◆ **SET TASK**:
Output as a JSON list of strings, one per line and skipping blank lines, the rows beginning with the line containing "least (398, 995)" and ending with the line containing "Beechgate [1126, 588]".

◆ **RECORDS PROVIDED**:
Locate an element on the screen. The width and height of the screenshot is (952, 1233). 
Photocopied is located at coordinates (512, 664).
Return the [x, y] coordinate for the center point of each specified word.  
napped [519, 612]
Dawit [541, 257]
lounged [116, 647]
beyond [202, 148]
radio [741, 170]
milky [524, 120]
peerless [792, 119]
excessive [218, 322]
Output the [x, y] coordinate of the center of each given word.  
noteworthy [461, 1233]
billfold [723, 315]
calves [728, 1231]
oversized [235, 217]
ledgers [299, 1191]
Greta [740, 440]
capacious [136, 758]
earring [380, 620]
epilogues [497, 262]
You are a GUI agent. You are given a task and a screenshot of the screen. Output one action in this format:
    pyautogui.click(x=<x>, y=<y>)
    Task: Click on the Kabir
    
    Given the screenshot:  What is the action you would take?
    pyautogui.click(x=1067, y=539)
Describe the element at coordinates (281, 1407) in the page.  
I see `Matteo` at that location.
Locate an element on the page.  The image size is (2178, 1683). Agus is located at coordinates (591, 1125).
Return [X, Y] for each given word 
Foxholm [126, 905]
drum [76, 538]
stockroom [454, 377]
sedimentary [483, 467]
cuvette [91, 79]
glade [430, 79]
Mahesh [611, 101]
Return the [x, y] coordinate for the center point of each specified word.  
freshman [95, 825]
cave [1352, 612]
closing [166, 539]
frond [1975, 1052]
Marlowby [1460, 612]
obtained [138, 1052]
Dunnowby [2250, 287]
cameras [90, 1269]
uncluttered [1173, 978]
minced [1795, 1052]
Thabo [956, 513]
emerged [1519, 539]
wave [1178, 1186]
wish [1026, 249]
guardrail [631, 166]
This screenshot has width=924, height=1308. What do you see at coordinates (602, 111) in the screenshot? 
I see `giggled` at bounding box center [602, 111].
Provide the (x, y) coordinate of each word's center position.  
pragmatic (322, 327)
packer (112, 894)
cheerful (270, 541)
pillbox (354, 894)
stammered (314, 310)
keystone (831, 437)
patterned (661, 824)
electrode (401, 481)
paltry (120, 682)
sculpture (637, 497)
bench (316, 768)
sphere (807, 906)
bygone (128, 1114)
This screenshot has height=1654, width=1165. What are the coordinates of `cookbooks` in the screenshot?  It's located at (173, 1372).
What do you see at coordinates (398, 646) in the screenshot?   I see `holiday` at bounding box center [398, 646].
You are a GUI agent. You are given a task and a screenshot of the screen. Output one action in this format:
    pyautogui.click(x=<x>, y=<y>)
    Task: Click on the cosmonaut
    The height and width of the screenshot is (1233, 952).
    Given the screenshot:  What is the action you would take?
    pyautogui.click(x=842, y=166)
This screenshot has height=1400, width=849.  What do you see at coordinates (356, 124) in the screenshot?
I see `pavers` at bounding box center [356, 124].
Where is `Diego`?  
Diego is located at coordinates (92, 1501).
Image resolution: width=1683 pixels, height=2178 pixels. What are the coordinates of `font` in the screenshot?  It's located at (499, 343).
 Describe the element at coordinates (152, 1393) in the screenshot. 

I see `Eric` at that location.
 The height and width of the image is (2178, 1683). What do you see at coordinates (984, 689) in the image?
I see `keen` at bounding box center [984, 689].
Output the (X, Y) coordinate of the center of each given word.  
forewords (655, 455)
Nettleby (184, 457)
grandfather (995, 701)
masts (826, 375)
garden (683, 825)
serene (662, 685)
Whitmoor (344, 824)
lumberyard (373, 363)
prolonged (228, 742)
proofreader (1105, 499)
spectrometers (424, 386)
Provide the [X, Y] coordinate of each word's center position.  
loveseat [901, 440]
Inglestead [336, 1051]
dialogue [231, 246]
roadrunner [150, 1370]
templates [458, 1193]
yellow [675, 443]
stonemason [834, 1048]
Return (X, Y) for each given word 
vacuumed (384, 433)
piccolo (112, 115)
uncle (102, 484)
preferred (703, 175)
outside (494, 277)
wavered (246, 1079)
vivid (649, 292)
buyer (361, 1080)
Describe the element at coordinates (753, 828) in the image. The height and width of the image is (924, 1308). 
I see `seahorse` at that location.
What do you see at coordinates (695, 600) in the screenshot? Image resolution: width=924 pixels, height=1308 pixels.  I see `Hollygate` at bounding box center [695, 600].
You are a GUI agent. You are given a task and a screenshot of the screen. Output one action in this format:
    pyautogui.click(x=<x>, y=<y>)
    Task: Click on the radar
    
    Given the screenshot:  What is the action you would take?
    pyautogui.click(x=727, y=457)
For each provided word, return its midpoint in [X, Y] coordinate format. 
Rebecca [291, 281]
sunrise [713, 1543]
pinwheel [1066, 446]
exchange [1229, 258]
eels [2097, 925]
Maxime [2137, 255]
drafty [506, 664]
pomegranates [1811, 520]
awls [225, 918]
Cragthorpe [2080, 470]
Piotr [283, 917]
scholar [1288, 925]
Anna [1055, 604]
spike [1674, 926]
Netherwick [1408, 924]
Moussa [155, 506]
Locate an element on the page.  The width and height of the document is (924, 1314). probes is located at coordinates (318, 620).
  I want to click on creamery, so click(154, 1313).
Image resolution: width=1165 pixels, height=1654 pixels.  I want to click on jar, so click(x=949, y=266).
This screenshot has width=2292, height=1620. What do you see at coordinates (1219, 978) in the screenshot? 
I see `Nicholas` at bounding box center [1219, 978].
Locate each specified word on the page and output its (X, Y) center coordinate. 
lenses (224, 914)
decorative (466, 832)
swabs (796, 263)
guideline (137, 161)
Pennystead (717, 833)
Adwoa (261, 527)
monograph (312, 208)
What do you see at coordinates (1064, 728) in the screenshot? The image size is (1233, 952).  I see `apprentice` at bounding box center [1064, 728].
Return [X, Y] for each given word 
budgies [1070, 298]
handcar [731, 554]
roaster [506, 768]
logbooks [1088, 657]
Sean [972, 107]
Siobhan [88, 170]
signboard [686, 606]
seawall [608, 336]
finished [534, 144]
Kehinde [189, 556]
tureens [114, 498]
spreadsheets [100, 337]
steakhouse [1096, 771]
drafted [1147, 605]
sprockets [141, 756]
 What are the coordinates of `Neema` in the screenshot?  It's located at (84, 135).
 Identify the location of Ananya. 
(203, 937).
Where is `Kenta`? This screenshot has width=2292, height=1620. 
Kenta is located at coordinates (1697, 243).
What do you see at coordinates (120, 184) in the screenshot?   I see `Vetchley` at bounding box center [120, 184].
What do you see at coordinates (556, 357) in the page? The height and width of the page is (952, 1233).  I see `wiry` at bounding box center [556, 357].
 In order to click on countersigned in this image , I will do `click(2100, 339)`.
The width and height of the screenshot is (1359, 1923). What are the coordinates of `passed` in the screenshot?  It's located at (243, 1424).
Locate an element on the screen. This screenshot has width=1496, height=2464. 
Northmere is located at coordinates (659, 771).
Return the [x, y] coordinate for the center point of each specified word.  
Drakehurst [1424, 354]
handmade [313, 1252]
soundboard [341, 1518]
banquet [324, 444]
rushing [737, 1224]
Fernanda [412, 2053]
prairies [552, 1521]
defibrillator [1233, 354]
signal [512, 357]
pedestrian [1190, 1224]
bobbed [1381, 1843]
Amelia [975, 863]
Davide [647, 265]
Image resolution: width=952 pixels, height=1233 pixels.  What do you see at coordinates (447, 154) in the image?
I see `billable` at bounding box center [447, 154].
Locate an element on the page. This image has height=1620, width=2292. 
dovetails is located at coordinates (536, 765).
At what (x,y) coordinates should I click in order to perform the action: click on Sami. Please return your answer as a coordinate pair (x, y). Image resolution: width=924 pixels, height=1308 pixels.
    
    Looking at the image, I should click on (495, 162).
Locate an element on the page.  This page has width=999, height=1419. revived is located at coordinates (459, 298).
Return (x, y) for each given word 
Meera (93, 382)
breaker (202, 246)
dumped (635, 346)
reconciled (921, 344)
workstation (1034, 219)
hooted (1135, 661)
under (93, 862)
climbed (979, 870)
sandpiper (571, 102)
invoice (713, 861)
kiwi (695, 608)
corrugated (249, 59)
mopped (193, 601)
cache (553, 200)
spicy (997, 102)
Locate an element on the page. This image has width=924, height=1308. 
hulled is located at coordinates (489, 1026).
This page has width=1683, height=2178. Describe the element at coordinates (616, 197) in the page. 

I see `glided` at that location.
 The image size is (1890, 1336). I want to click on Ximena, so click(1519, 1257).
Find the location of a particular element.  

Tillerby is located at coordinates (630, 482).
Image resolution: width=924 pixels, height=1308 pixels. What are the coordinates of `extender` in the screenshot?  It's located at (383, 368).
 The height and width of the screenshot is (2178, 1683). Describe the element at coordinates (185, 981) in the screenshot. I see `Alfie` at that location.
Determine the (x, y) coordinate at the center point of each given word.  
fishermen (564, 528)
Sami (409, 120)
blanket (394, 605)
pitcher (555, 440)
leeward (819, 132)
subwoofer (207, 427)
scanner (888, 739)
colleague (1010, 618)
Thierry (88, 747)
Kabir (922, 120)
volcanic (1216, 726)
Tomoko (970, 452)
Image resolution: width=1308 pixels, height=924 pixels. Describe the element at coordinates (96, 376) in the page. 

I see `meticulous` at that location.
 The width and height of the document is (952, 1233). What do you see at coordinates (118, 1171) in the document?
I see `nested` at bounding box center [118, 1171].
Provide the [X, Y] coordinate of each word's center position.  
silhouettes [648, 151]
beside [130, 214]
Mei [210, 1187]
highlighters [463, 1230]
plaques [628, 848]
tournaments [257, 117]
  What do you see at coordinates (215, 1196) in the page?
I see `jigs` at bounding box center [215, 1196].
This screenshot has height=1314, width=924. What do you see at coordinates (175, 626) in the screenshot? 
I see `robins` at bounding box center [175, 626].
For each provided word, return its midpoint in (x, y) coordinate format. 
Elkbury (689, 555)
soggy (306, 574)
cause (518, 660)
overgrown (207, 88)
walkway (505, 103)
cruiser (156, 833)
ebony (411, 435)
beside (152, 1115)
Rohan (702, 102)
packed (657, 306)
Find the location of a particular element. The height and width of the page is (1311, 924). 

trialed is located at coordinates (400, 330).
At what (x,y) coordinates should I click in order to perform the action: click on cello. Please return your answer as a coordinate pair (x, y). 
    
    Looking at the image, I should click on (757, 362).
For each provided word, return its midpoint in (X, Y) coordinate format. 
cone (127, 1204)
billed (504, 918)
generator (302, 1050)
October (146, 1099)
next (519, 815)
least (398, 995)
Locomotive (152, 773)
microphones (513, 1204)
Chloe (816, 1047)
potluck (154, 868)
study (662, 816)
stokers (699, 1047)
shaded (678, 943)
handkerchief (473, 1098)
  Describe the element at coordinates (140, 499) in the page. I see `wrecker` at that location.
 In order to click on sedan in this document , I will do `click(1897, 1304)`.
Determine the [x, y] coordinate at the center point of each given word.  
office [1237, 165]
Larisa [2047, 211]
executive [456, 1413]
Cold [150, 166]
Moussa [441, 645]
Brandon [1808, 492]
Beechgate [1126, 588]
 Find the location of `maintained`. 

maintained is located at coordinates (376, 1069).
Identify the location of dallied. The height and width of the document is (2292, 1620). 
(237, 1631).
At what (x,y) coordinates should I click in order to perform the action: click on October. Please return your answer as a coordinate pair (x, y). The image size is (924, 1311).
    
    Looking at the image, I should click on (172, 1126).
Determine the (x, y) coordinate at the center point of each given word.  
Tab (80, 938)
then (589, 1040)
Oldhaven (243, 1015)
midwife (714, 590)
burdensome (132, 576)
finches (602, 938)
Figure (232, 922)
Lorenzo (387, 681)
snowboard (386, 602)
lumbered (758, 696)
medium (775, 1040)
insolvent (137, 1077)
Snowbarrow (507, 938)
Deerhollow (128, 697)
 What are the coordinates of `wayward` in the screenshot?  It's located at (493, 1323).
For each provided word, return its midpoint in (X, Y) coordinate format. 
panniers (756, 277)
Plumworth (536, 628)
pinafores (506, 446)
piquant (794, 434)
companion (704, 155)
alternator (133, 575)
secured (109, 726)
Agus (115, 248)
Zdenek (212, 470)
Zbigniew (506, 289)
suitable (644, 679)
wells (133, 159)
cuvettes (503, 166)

◆ **FINISHED TASK**:
[
  "least (398, 995)",
  "Locomotive (152, 773)",
  "microphones (513, 1204)",
  "Chloe (816, 1047)",
  "potluck (154, 868)",
  "study (662, 816)",
  "stokers (699, 1047)",
  "shaded (678, 943)",
  "handkerchief (473, 1098)",
  "  Describe the element at coordinates (140, 499) in the page. I see `wrecker` at that location.",
  " In order to click on sedan in this document , I will do `click(1897, 1304)`.",
  "Determine the [x, y] coordinate at the center point of each given word.  ",
  "office [1237, 165]",
  "Larisa [2047, 211]",
  "executive [456, 1413]",
  "Cold [150, 166]",
  "Moussa [441, 645]",
  "Brandon [1808, 492]",
  "Beechgate [1126, 588]"
]